═════ RECORDS FOR THE EXERCISE

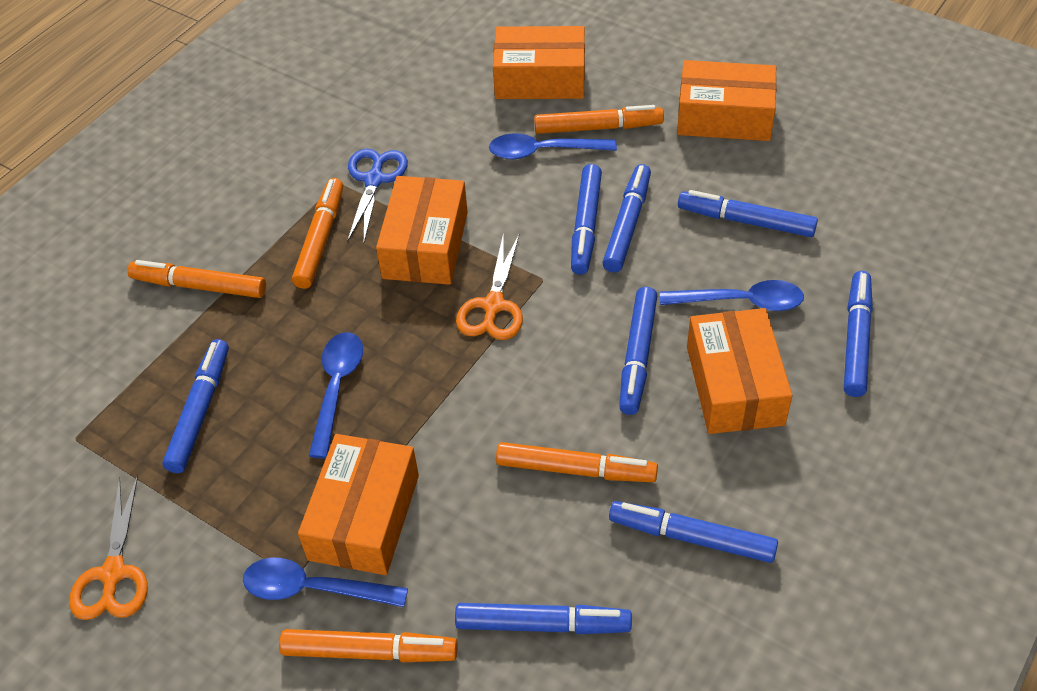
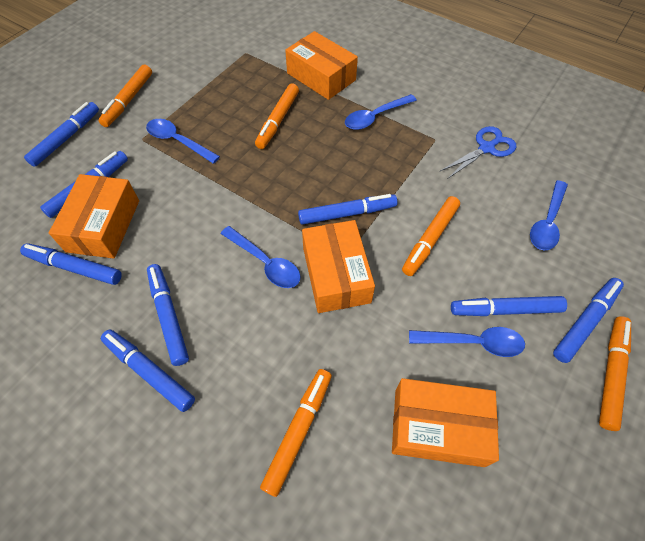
blue spoon: 4 -> 5
orange box: 5 -> 4
orange scissors: 2 -> 0

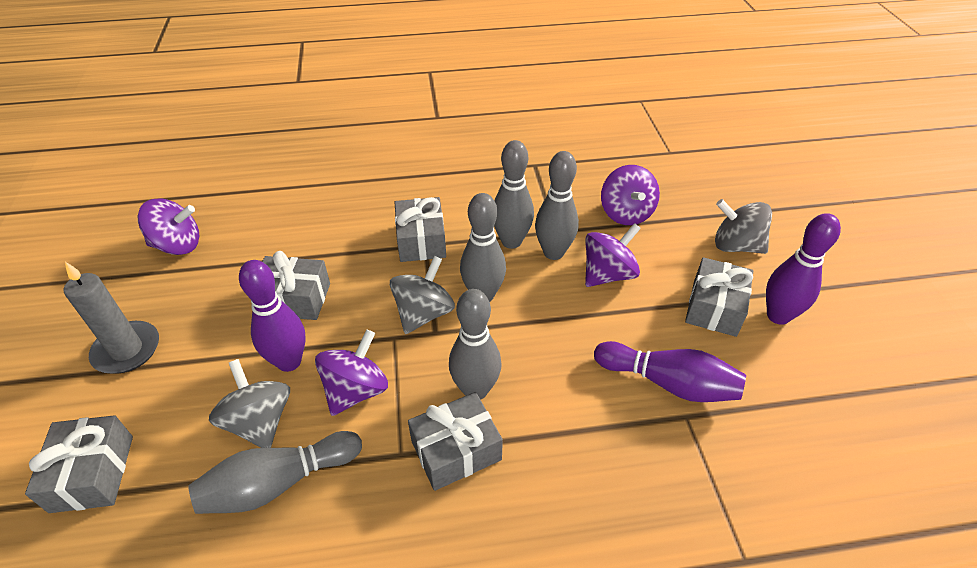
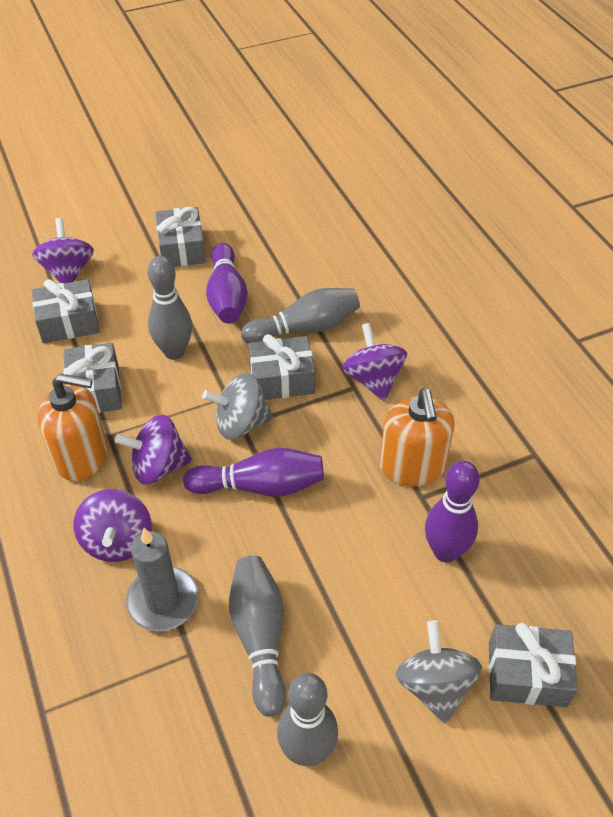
grey bowling pin: 5 -> 4
grey spinning top: 3 -> 2
orange soap dispenser: 0 -> 2

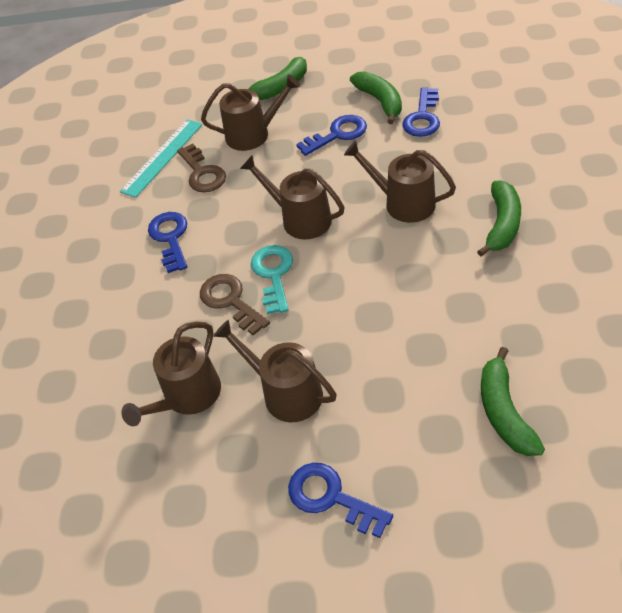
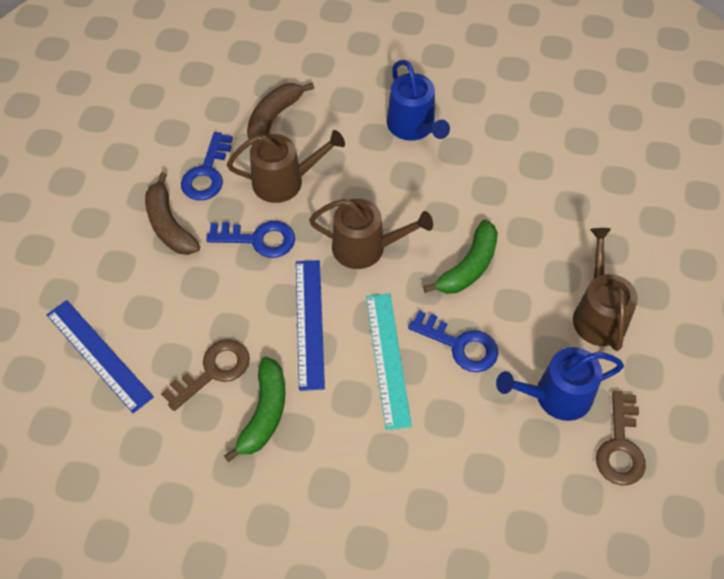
blue key: 4 -> 3
blue ruler: 0 -> 2
blue watering can: 0 -> 2
brown banana: 0 -> 2
brown watering can: 5 -> 3
green banana: 4 -> 2
turquoise key: 1 -> 0

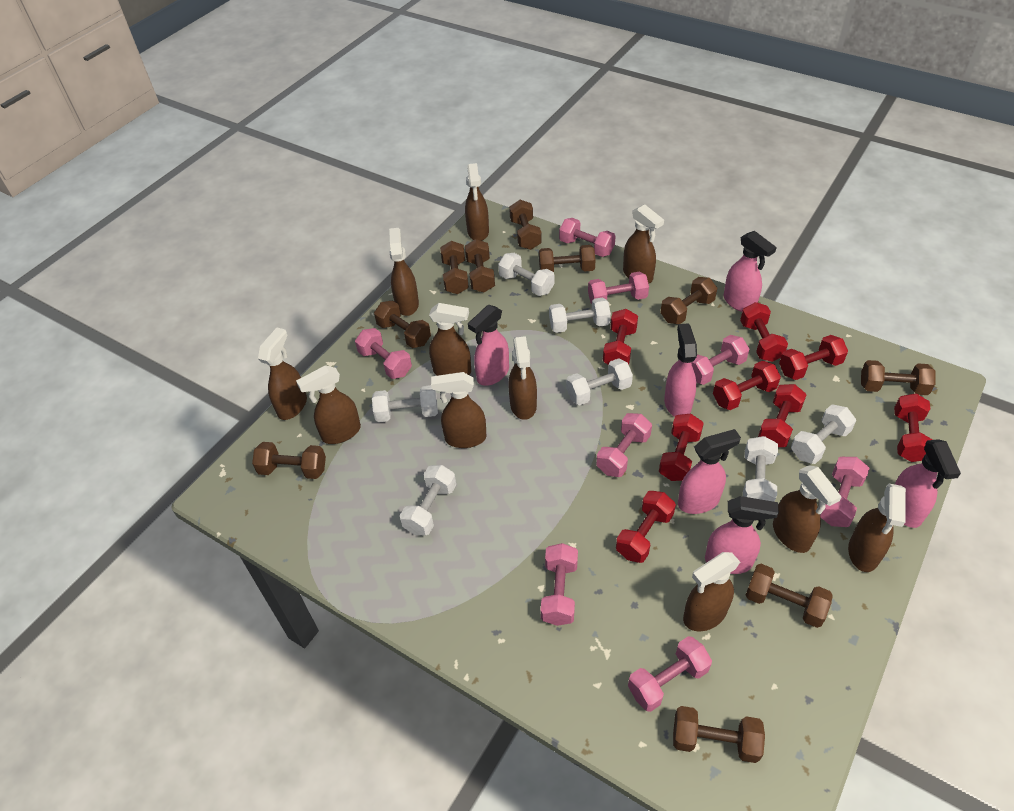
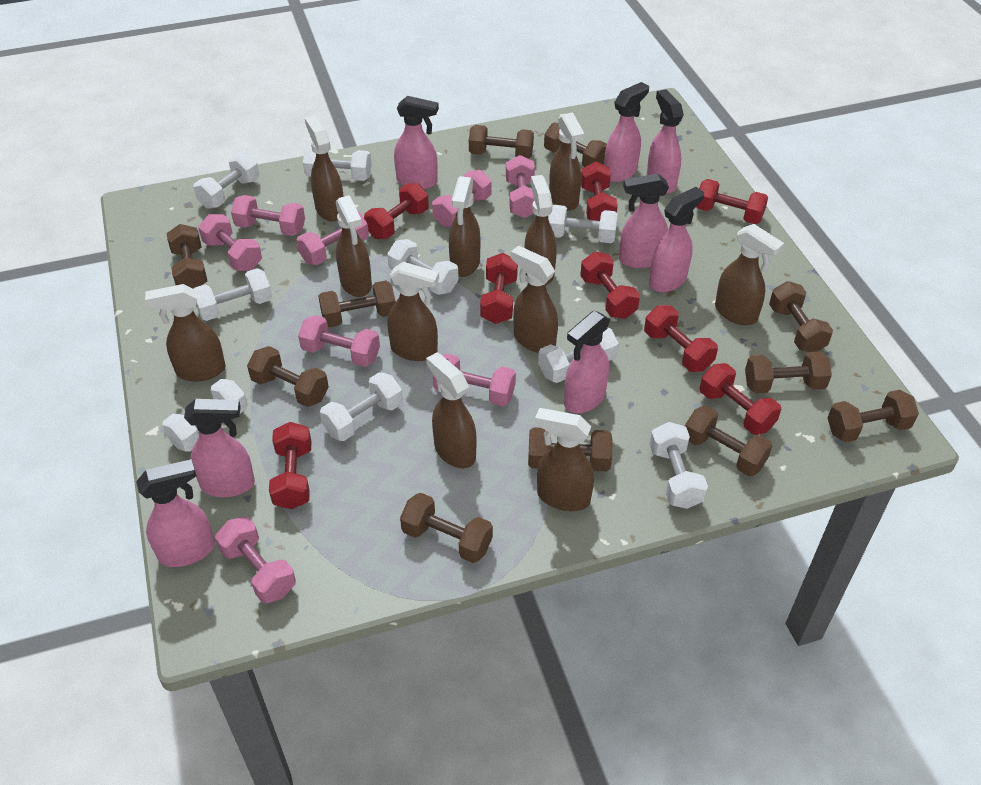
brown dumbbell: 10 -> 11
pink spray bottle: 6 -> 8
white dumbbell: 7 -> 9

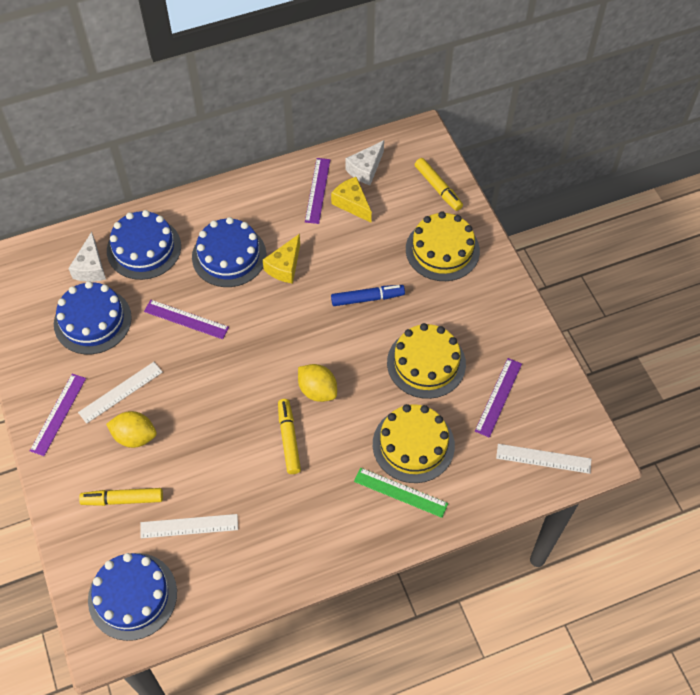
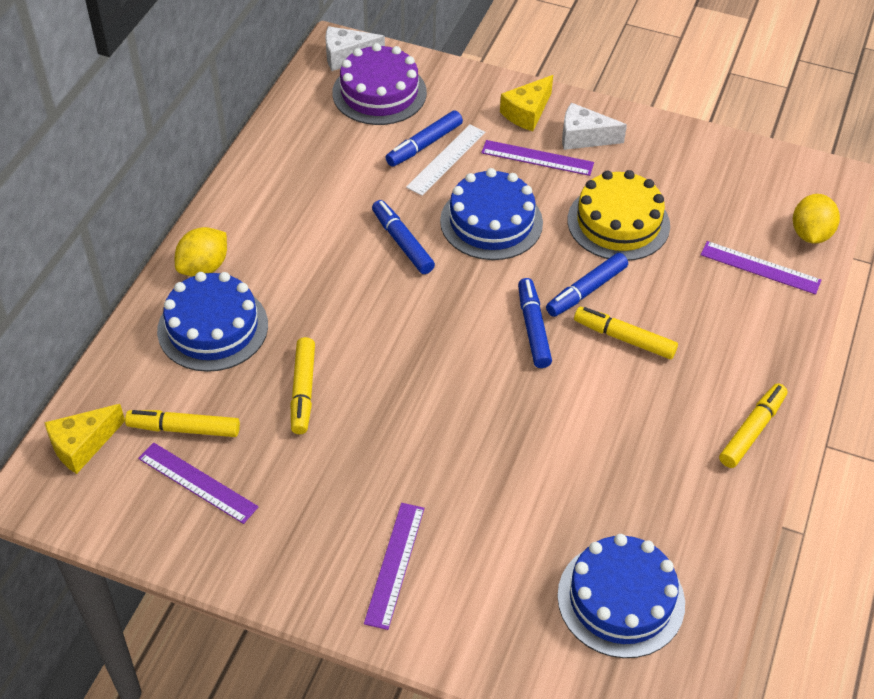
blue cake: 4 -> 3
blue marker: 1 -> 4
green ruler: 1 -> 0
purple cake: 0 -> 1
white ruler: 3 -> 1
yellow cake: 3 -> 1
yellow marker: 3 -> 4

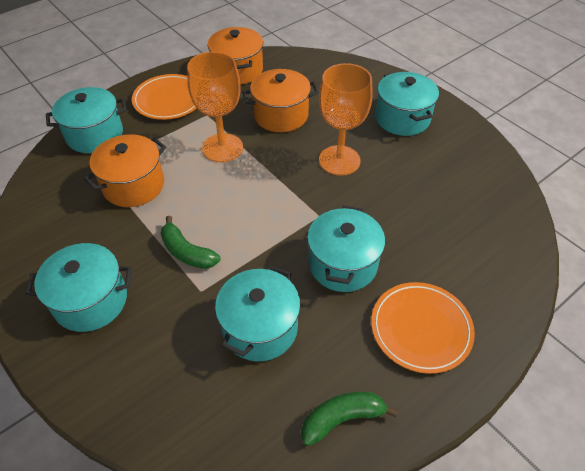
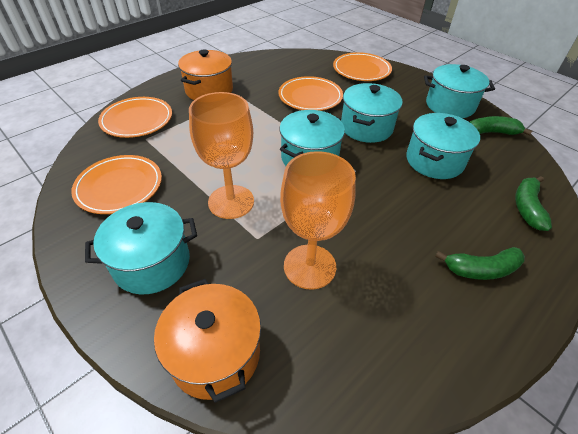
green banana: 2 -> 3
orange plate: 2 -> 4
orange pot: 3 -> 2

══════════

**EXERCISE AIM**: The expected result is every line above containing the string "watering".

**PROBLEM SOLUTION**:
blue watering can: 0 -> 2
brown watering can: 5 -> 3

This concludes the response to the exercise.